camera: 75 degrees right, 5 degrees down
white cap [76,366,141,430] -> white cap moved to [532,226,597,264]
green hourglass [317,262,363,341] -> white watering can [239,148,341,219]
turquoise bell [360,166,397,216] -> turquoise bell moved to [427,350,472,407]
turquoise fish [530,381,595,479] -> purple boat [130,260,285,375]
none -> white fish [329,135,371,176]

────

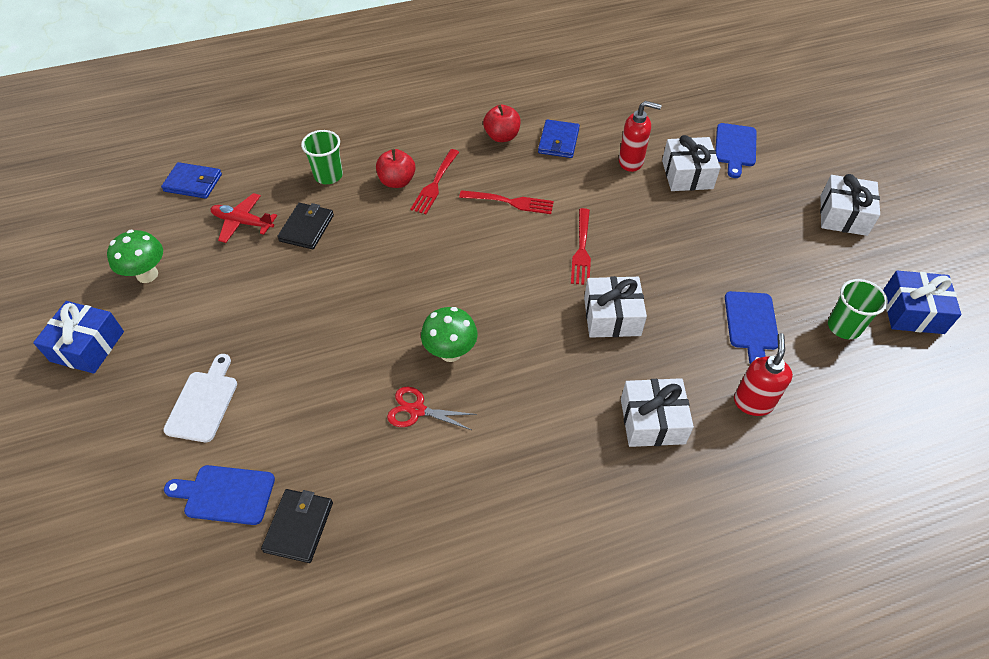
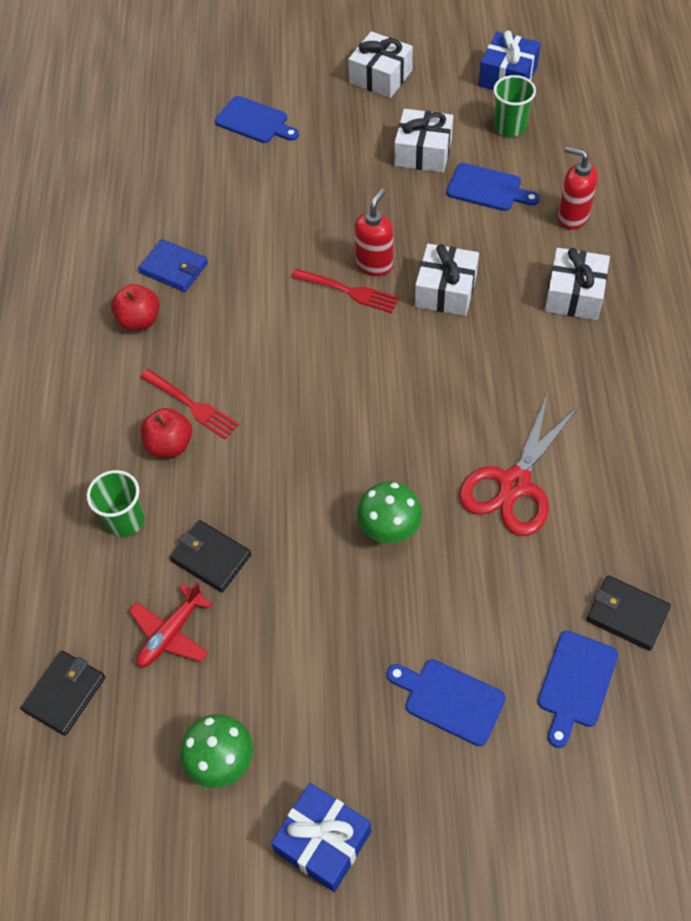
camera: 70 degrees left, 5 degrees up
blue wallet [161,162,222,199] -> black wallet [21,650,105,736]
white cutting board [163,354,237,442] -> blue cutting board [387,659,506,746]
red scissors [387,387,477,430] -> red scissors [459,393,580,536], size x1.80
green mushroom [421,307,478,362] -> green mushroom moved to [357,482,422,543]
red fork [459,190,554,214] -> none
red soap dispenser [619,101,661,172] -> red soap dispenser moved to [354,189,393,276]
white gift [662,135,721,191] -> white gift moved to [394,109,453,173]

────

• **Task prompt**:
Which lines above run from the one containing "camera: 75 degrees right, 5 degrees down" to the one containing "turquoise bell [360,166,397,216]"? Give them again exactly, both ends included.

• **Result of this task**:
camera: 75 degrees right, 5 degrees down
white cap [76,366,141,430] -> white cap moved to [532,226,597,264]
green hourglass [317,262,363,341] -> white watering can [239,148,341,219]
turquoise bell [360,166,397,216] -> turquoise bell moved to [427,350,472,407]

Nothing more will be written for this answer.